__Requirement__
Lay out the text from the first of the rows through the line containing "Question: Which object is positioned", both included, as a Markdown table with columns No. and Text, numbering each line and skipping blank lines. Leave the pictures out of the table.

__Data to process__
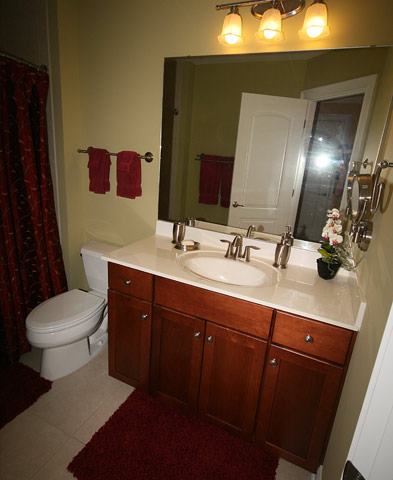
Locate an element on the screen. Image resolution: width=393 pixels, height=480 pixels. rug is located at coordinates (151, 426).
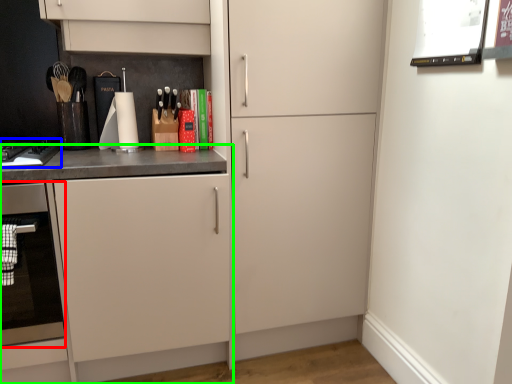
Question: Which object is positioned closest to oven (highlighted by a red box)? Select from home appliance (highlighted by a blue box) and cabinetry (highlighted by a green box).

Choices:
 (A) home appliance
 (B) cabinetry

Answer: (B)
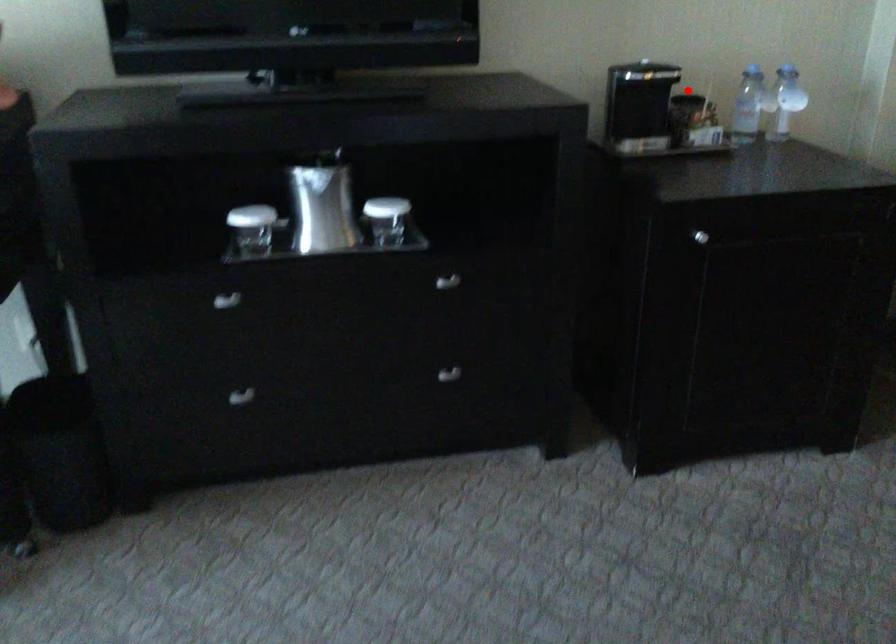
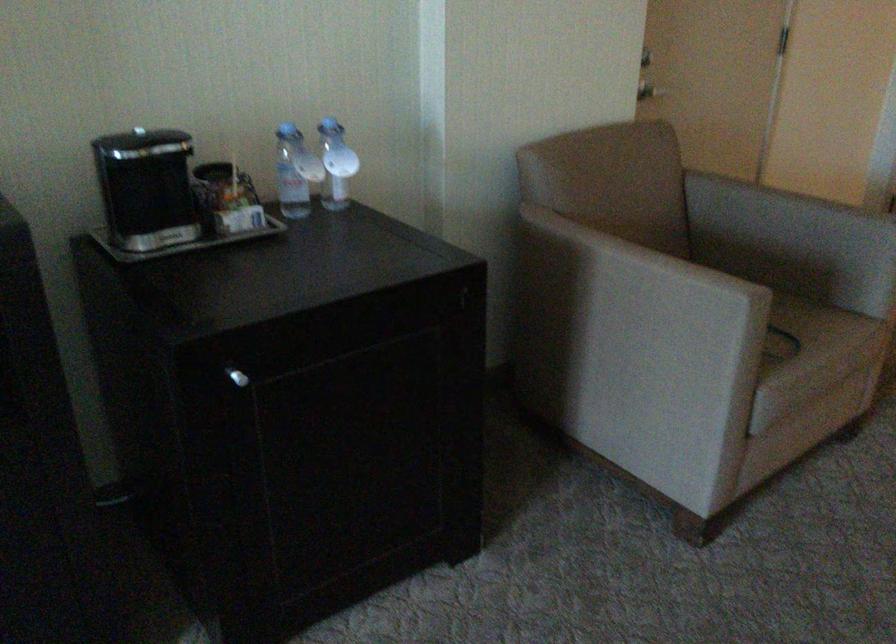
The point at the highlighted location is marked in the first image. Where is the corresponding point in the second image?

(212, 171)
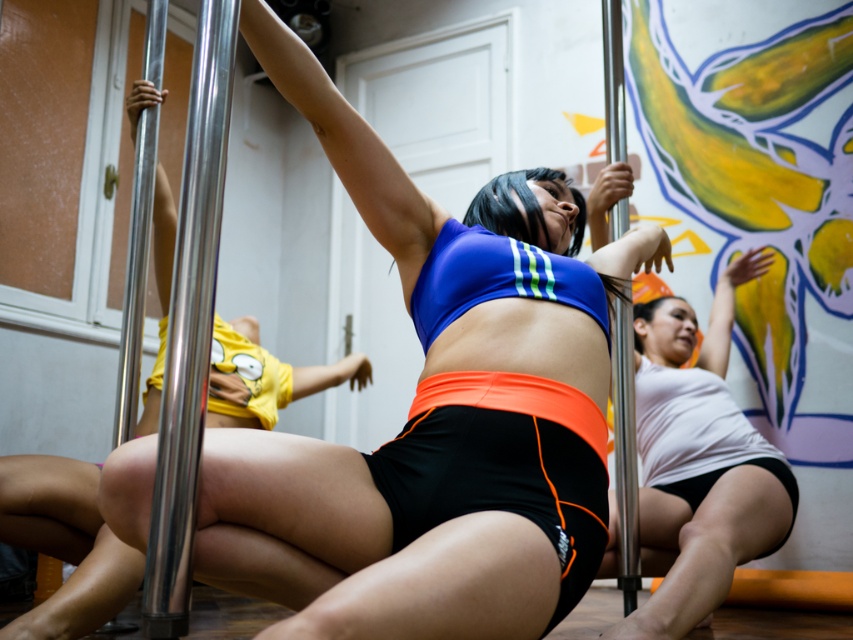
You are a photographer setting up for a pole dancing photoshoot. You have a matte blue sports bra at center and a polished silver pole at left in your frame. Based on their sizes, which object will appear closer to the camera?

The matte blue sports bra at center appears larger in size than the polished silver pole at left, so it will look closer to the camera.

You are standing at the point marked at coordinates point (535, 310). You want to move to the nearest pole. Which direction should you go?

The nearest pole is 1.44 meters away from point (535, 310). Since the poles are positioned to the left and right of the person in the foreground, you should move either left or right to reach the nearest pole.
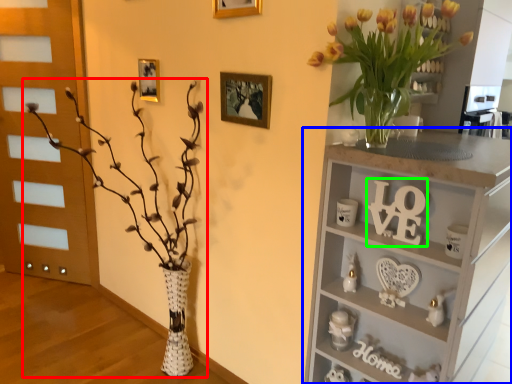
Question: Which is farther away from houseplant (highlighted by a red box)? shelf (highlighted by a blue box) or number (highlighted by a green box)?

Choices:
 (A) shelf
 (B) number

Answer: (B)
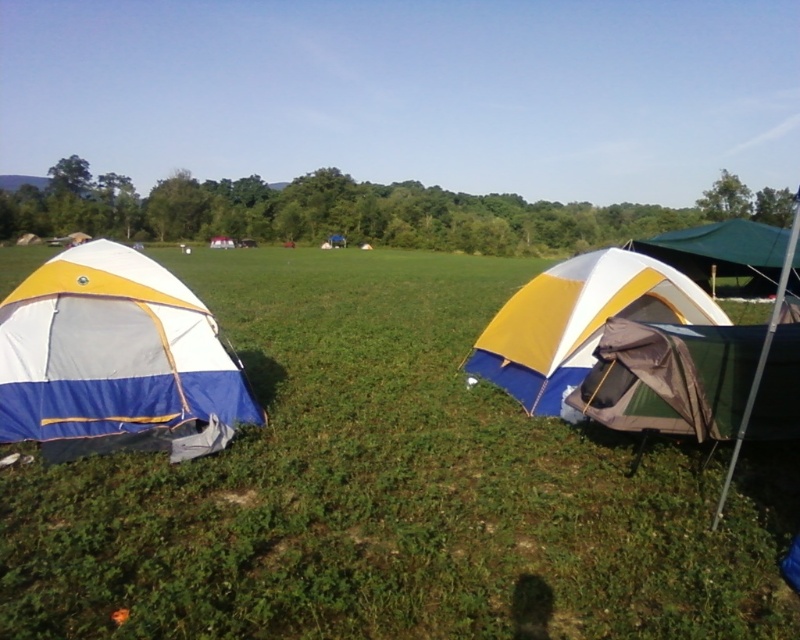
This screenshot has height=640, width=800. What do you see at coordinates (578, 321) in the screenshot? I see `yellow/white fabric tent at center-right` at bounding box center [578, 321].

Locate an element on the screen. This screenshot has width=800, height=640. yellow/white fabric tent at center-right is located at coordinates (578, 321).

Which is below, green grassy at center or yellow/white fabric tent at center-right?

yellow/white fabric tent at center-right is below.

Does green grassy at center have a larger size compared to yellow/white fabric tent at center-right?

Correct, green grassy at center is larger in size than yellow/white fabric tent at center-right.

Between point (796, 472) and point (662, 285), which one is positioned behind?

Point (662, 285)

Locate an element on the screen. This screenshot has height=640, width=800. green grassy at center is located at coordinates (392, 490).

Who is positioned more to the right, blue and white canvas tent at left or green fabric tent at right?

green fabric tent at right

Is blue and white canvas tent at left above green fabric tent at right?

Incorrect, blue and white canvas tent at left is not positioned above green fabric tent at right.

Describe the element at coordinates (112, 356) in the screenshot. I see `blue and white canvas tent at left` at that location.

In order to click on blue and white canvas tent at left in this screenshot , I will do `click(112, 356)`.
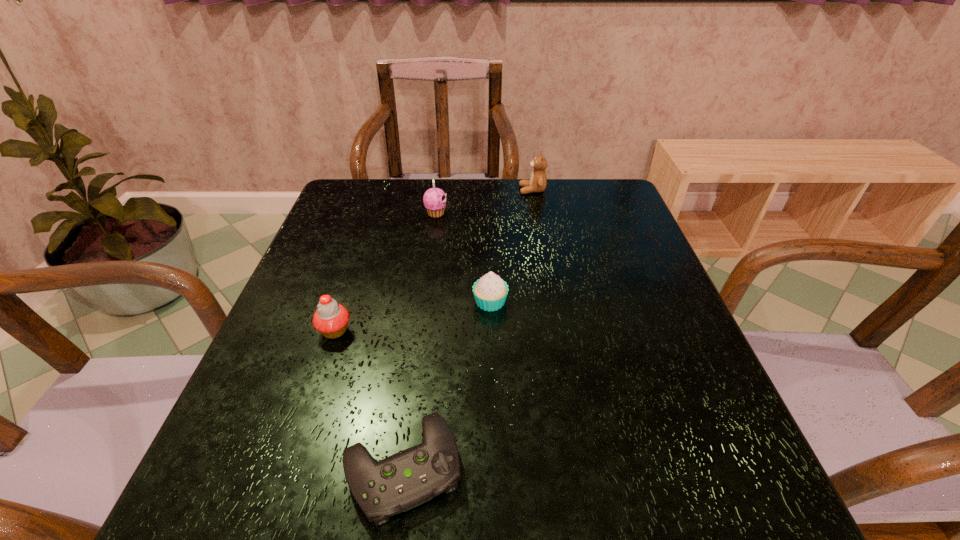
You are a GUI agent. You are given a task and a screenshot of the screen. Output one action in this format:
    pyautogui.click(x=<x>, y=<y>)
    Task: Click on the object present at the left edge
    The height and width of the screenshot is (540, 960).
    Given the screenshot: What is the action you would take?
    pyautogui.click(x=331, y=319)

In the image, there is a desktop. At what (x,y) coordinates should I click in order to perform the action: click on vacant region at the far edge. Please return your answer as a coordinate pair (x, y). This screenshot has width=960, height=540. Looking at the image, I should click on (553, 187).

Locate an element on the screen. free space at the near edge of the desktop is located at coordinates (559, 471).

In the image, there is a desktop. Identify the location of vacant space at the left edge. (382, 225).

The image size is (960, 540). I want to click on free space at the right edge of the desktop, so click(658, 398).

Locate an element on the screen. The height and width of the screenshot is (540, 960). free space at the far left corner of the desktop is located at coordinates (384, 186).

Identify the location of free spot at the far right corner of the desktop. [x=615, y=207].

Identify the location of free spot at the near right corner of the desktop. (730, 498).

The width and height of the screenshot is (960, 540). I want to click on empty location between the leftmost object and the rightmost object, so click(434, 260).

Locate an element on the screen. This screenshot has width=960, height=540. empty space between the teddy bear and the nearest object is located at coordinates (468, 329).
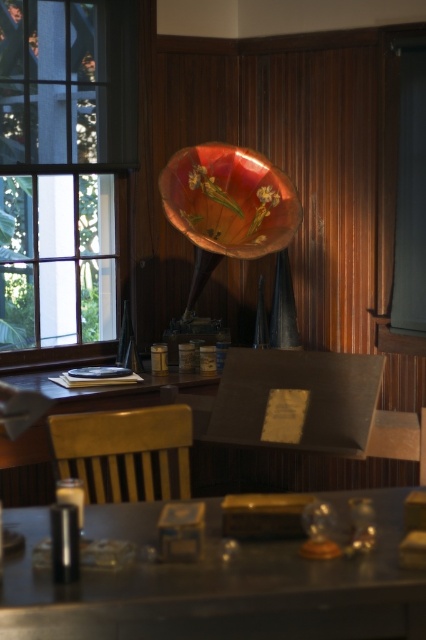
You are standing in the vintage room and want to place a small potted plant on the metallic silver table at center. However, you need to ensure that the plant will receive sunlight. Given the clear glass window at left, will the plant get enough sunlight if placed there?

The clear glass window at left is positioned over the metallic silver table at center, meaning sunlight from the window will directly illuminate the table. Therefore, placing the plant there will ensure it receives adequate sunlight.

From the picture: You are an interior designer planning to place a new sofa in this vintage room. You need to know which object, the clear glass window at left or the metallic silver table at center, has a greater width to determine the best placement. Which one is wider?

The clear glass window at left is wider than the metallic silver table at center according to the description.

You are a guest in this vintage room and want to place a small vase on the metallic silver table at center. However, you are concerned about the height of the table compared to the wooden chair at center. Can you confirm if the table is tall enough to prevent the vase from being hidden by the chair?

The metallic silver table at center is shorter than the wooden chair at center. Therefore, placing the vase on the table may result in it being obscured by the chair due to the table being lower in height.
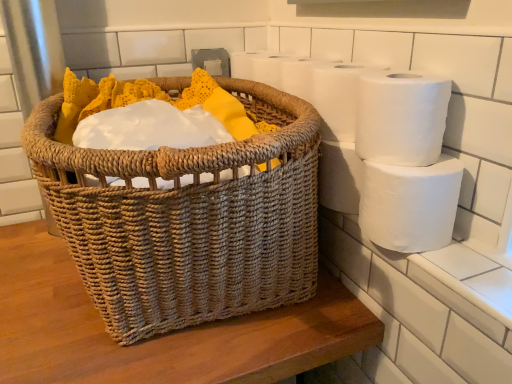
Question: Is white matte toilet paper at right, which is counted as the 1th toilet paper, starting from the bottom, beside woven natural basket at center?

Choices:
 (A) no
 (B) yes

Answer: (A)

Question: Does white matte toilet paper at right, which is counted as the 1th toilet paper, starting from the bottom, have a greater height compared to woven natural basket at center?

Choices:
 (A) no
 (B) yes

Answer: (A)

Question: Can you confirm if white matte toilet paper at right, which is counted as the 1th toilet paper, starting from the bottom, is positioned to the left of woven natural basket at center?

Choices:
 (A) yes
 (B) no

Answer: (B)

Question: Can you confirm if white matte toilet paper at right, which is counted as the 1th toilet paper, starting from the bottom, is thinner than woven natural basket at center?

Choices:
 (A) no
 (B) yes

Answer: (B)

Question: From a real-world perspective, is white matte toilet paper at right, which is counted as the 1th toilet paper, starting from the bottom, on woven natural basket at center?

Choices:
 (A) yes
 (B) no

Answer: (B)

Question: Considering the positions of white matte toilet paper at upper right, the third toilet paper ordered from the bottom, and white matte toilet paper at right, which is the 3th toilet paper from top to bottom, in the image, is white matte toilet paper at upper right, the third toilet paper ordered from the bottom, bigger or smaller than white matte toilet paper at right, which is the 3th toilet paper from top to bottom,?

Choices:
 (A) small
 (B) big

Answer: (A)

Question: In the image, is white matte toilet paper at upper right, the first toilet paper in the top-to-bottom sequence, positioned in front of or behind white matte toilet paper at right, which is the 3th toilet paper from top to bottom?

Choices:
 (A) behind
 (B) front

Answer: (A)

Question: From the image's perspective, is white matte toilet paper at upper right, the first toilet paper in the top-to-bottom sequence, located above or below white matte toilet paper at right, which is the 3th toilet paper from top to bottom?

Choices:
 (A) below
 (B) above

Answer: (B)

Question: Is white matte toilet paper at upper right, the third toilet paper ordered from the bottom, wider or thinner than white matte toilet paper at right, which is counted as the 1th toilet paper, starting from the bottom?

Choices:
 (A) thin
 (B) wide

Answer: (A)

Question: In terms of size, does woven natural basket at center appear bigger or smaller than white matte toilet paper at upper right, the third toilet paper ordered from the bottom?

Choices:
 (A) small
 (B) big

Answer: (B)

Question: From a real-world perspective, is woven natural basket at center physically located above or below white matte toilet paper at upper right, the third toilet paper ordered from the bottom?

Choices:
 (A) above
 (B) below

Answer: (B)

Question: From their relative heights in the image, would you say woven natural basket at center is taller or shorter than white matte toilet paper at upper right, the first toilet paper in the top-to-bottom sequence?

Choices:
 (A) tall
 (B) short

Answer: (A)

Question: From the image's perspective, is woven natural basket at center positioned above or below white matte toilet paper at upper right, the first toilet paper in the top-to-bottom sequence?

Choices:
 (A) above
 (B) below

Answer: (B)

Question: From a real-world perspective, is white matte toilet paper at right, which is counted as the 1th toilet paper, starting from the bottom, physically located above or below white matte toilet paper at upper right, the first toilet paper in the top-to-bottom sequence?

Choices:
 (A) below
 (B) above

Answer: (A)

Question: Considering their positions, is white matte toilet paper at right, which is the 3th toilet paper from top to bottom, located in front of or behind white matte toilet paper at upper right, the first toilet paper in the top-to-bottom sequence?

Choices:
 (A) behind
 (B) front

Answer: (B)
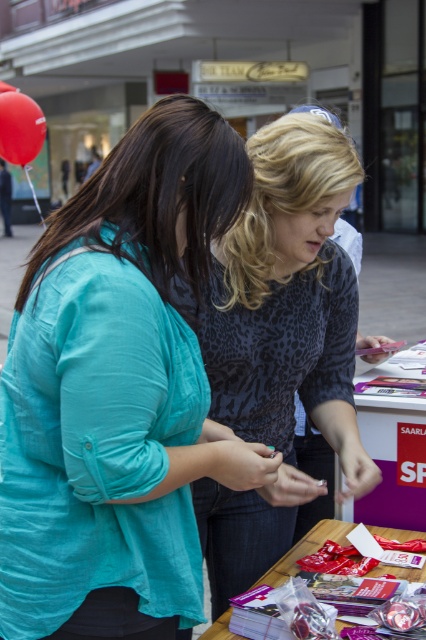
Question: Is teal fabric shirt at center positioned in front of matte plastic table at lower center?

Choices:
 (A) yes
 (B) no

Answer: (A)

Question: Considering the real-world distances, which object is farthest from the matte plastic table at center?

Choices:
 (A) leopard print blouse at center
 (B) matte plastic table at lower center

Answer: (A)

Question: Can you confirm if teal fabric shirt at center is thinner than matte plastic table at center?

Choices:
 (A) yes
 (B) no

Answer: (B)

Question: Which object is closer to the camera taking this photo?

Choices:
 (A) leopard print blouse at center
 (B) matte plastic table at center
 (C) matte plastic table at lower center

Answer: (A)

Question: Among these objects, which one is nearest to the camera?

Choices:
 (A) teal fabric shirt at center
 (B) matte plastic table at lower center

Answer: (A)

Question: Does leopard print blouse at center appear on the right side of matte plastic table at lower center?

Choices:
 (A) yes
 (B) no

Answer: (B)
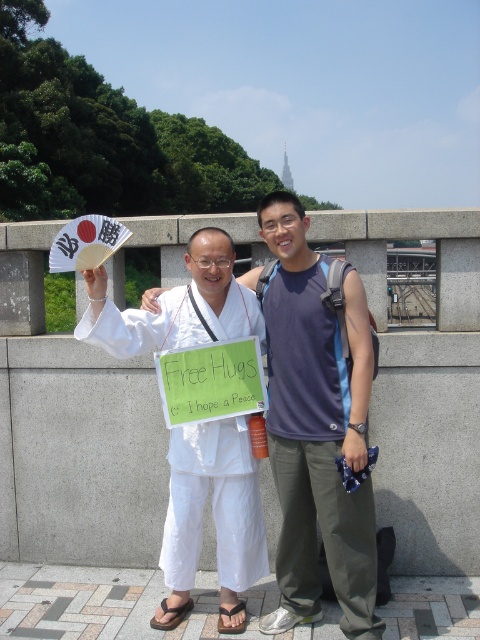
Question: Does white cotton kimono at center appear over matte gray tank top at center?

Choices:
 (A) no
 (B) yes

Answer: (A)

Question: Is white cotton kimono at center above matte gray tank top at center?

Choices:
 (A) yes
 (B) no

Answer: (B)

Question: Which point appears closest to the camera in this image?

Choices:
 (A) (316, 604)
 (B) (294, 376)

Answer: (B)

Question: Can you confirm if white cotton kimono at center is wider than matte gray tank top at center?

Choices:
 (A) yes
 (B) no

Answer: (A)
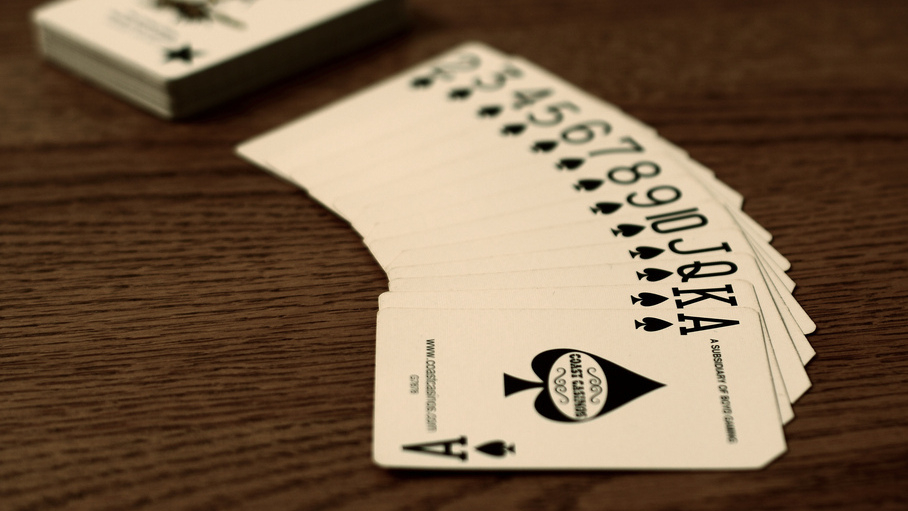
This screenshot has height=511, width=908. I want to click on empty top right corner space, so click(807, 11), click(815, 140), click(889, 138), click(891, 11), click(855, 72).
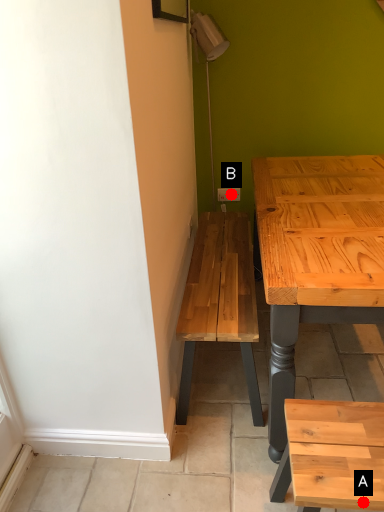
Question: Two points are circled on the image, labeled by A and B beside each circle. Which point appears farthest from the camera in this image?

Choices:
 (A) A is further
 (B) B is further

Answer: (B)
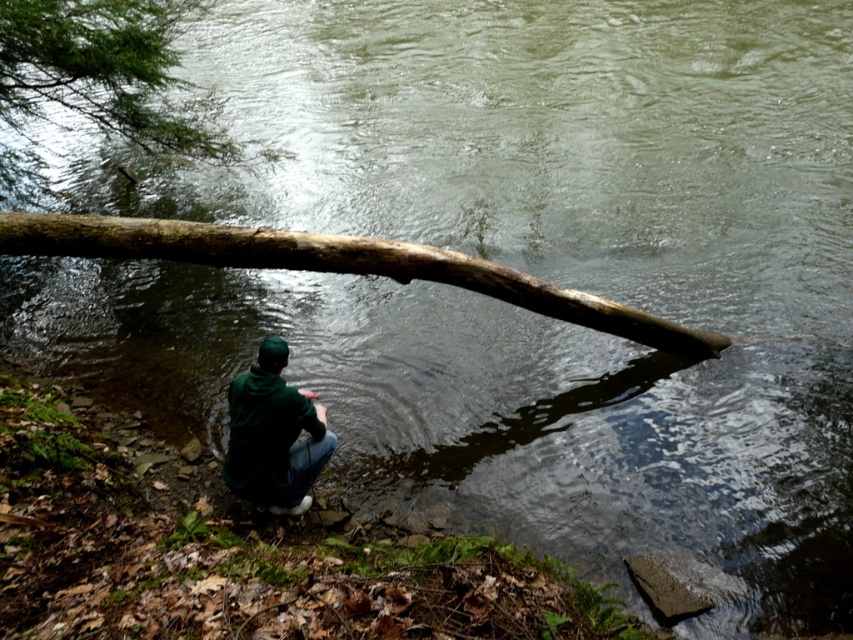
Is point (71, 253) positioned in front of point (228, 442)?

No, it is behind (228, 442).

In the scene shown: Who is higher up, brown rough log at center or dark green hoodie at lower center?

__Task response__
| No. | Text |
|---|---|
| 1 | Locate an element on the screen. Image resolution: width=393 pixels, height=480 pixels. rug is located at coordinates (151, 426). |
| 2 | Question: Which object is positioned closest to oven (highlighted by a red box)? Select from home appliance (highlighted by a blue box) and cabinetry (highlighted by a green box). |